## DESCRIPTION OF THE TASK
From the line with "turquoise stacking toy: 4 -> 2" through the line with "green glasses: 3 -> 4", repeat the entries verbatim, both end lines included, and add nothing.

## Saved entries

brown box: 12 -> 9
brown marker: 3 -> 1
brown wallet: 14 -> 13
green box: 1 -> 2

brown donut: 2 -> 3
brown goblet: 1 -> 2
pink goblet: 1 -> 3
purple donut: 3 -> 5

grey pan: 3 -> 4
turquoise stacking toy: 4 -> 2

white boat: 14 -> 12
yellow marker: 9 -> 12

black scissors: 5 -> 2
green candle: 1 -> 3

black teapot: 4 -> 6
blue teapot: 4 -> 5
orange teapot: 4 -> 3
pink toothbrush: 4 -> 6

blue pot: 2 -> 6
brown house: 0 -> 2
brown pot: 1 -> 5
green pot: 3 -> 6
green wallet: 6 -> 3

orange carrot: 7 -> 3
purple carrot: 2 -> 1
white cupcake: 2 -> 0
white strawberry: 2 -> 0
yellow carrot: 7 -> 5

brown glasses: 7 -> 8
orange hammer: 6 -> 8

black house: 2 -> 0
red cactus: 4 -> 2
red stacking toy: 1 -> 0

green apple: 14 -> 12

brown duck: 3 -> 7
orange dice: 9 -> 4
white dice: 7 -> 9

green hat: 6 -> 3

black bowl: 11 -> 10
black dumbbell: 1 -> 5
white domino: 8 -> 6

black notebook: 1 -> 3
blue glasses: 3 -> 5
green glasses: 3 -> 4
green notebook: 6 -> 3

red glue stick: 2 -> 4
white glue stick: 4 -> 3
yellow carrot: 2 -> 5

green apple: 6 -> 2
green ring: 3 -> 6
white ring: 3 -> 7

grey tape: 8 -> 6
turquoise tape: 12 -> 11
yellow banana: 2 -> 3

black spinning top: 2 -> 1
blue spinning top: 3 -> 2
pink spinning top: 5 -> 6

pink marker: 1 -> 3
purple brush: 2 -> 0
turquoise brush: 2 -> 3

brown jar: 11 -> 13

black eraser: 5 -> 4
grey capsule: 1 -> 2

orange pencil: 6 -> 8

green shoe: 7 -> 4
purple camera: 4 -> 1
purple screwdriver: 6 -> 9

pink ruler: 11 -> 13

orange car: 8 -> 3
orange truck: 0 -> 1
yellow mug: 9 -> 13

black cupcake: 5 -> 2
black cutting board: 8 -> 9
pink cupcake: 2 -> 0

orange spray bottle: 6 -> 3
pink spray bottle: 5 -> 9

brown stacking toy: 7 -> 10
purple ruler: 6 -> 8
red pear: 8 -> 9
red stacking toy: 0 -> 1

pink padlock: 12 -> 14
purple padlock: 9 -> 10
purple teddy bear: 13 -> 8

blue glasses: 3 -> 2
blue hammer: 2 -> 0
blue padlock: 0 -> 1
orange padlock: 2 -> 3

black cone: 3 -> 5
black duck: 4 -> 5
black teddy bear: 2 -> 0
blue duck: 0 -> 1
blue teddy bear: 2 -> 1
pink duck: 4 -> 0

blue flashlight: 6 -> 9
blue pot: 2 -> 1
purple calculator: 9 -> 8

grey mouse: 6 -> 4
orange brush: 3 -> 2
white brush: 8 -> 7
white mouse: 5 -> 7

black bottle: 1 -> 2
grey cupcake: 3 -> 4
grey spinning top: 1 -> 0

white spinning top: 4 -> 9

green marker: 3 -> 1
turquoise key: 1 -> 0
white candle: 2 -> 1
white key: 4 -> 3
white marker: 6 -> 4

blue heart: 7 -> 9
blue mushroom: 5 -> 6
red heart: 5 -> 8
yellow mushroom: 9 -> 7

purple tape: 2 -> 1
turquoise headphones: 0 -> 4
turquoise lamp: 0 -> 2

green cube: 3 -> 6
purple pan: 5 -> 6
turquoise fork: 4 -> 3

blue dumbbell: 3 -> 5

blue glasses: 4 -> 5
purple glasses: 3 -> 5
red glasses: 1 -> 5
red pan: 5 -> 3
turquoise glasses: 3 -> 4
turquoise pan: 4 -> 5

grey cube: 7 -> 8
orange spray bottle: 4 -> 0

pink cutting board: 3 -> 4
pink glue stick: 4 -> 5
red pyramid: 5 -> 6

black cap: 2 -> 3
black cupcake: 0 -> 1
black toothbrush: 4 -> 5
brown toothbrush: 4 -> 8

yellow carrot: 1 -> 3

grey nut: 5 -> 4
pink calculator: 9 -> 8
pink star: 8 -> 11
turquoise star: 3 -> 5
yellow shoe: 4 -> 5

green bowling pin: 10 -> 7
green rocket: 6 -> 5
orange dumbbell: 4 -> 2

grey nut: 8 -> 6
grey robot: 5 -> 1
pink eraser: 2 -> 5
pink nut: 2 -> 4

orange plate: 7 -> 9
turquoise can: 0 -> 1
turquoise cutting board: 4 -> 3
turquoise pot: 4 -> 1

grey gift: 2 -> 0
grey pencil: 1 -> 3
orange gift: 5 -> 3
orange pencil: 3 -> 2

## RESULT OF THIS TASK
turquoise stacking toy: 4 -> 2

white boat: 14 -> 12
yellow marker: 9 -> 12

black scissors: 5 -> 2
green candle: 1 -> 3

black teapot: 4 -> 6
blue teapot: 4 -> 5
orange teapot: 4 -> 3
pink toothbrush: 4 -> 6

blue pot: 2 -> 6
brown house: 0 -> 2
brown pot: 1 -> 5
green pot: 3 -> 6
green wallet: 6 -> 3

orange carrot: 7 -> 3
purple carrot: 2 -> 1
white cupcake: 2 -> 0
white strawberry: 2 -> 0
yellow carrot: 7 -> 5

brown glasses: 7 -> 8
orange hammer: 6 -> 8

black house: 2 -> 0
red cactus: 4 -> 2
red stacking toy: 1 -> 0

green apple: 14 -> 12

brown duck: 3 -> 7
orange dice: 9 -> 4
white dice: 7 -> 9

green hat: 6 -> 3

black bowl: 11 -> 10
black dumbbell: 1 -> 5
white domino: 8 -> 6

black notebook: 1 -> 3
blue glasses: 3 -> 5
green glasses: 3 -> 4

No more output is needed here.